◆ **What is expected**: Filter the records below and copy every line containing the word "camera".
┌────────
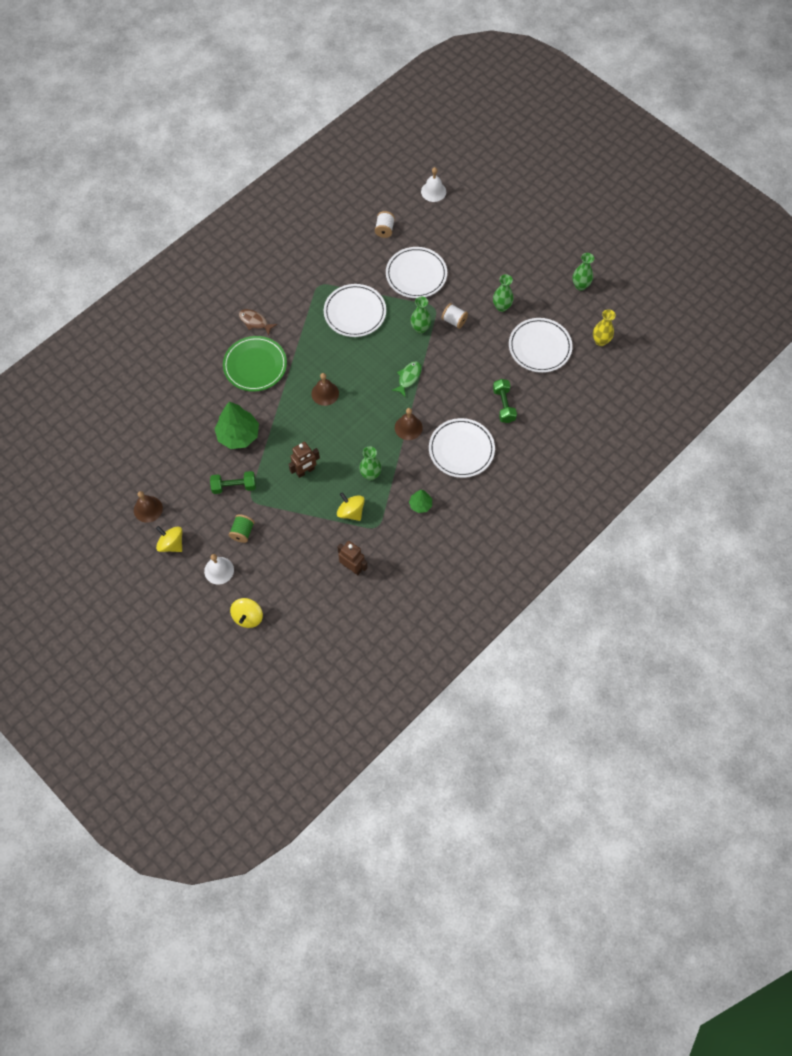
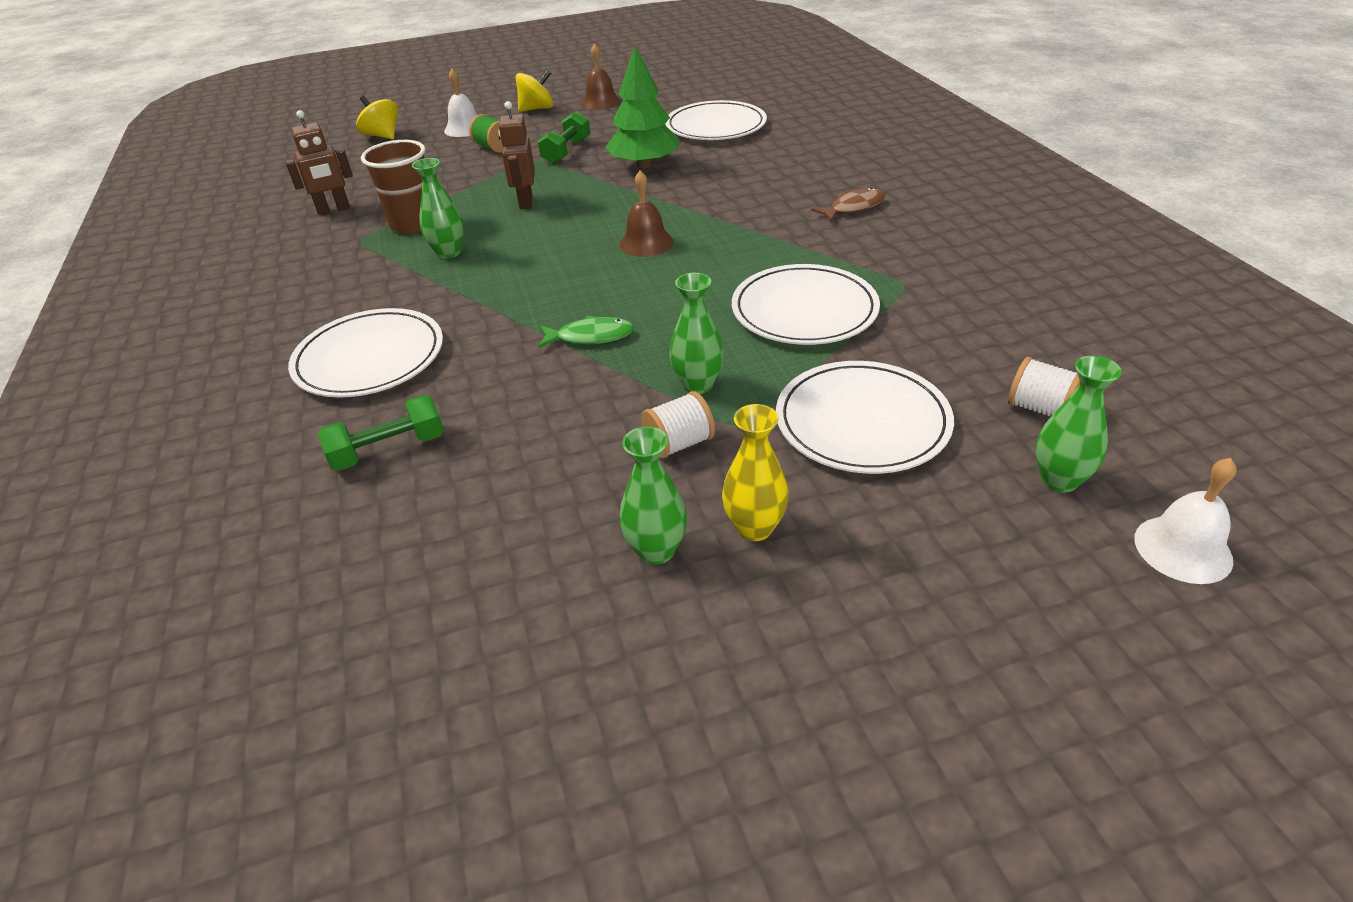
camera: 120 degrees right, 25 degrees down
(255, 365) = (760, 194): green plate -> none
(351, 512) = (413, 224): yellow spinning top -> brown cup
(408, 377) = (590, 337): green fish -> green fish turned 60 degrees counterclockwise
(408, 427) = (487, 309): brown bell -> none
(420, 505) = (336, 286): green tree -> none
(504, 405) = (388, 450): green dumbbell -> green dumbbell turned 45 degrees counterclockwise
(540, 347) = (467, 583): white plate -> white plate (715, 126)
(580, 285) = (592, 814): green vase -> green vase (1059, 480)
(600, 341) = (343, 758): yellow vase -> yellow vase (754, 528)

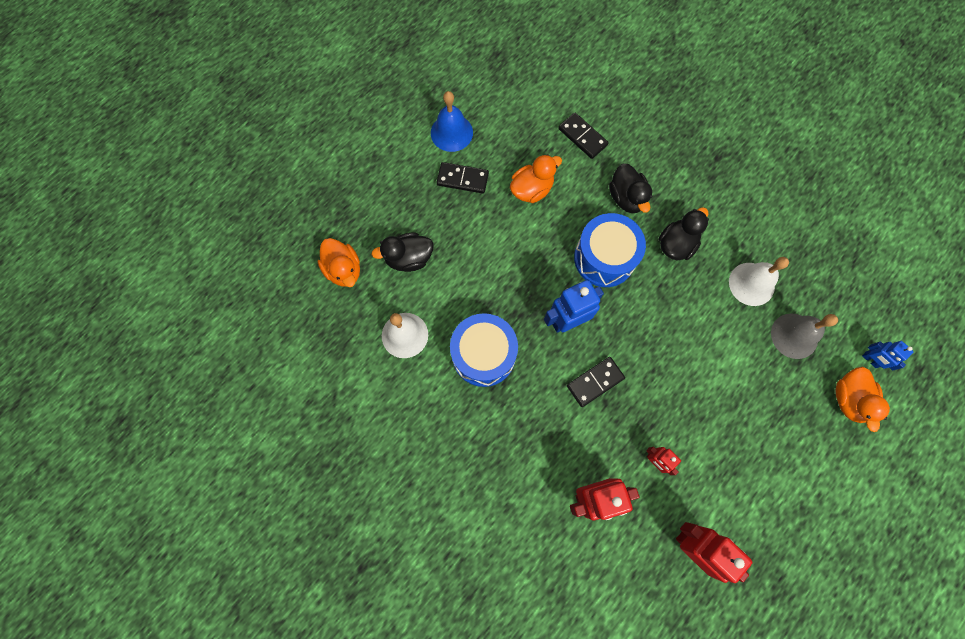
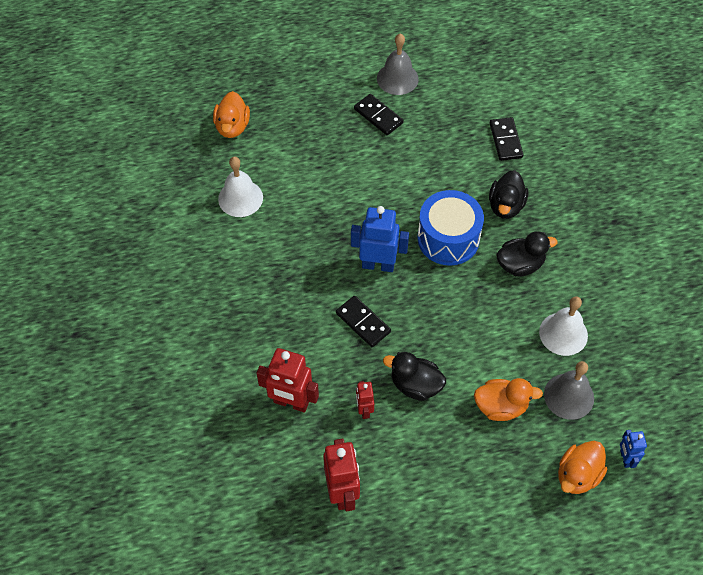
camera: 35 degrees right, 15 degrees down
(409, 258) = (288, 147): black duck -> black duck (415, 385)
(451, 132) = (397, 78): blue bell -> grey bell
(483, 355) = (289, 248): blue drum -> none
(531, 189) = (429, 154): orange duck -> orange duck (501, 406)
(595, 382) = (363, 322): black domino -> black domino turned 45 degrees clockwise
└────────
◆ **Solved exercise**:
camera: 120 degrees right, 25 degrees down
camera: 35 degrees right, 15 degrees down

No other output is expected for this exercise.